(Records from a data collection)
◆ ◆ ◆ ◆ ◆ ◆ ◆
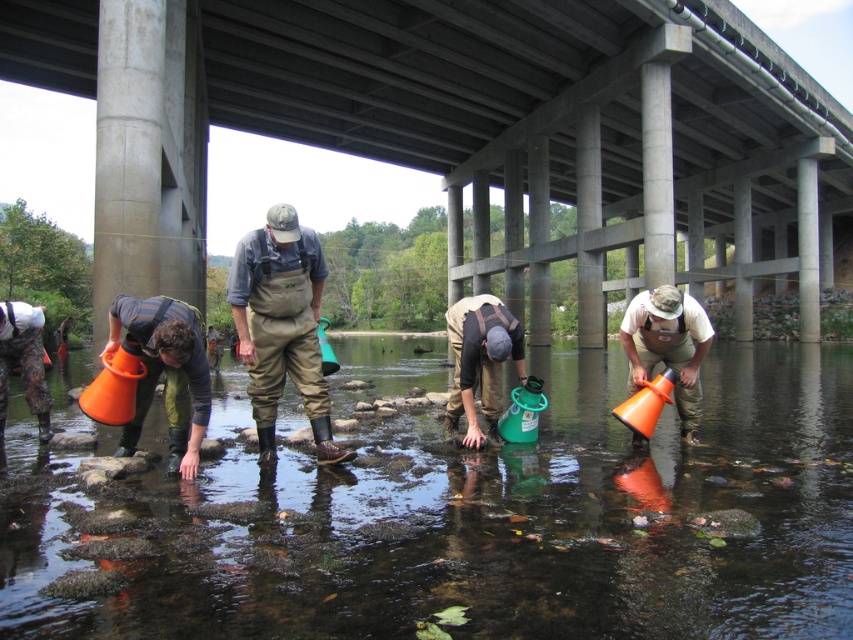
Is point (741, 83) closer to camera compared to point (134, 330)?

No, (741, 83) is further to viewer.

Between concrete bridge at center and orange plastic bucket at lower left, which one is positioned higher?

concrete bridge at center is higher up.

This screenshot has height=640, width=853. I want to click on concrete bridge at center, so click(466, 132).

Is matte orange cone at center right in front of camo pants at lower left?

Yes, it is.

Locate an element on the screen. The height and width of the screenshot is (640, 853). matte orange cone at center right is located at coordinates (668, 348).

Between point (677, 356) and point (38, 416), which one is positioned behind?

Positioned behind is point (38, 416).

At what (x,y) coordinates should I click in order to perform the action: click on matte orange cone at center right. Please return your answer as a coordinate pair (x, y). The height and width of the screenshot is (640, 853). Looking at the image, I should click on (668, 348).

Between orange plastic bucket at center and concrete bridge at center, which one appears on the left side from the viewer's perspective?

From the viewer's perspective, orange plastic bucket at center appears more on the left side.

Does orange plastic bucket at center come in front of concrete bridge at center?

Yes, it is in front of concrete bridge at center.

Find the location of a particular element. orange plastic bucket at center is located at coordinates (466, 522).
◆ ◆ ◆ ◆ ◆ ◆ ◆
Write out every line of the data above word for word, leaving out the picture.

(Output of the exercise)
Is point (741, 83) closer to camera compared to point (134, 330)?

No, (741, 83) is further to viewer.

Between concrete bridge at center and orange plastic bucket at lower left, which one is positioned higher?

concrete bridge at center is higher up.

This screenshot has height=640, width=853. I want to click on concrete bridge at center, so click(466, 132).

Is matte orange cone at center right in front of camo pants at lower left?

Yes, it is.

Locate an element on the screen. The height and width of the screenshot is (640, 853). matte orange cone at center right is located at coordinates (668, 348).

Between point (677, 356) and point (38, 416), which one is positioned behind?

Positioned behind is point (38, 416).

At what (x,y) coordinates should I click in order to perform the action: click on matte orange cone at center right. Please return your answer as a coordinate pair (x, y). The height and width of the screenshot is (640, 853). Looking at the image, I should click on (668, 348).

Between orange plastic bucket at center and concrete bridge at center, which one appears on the left side from the viewer's perspective?

From the viewer's perspective, orange plastic bucket at center appears more on the left side.

Does orange plastic bucket at center come in front of concrete bridge at center?

Yes, it is in front of concrete bridge at center.

Find the location of a particular element. orange plastic bucket at center is located at coordinates (466, 522).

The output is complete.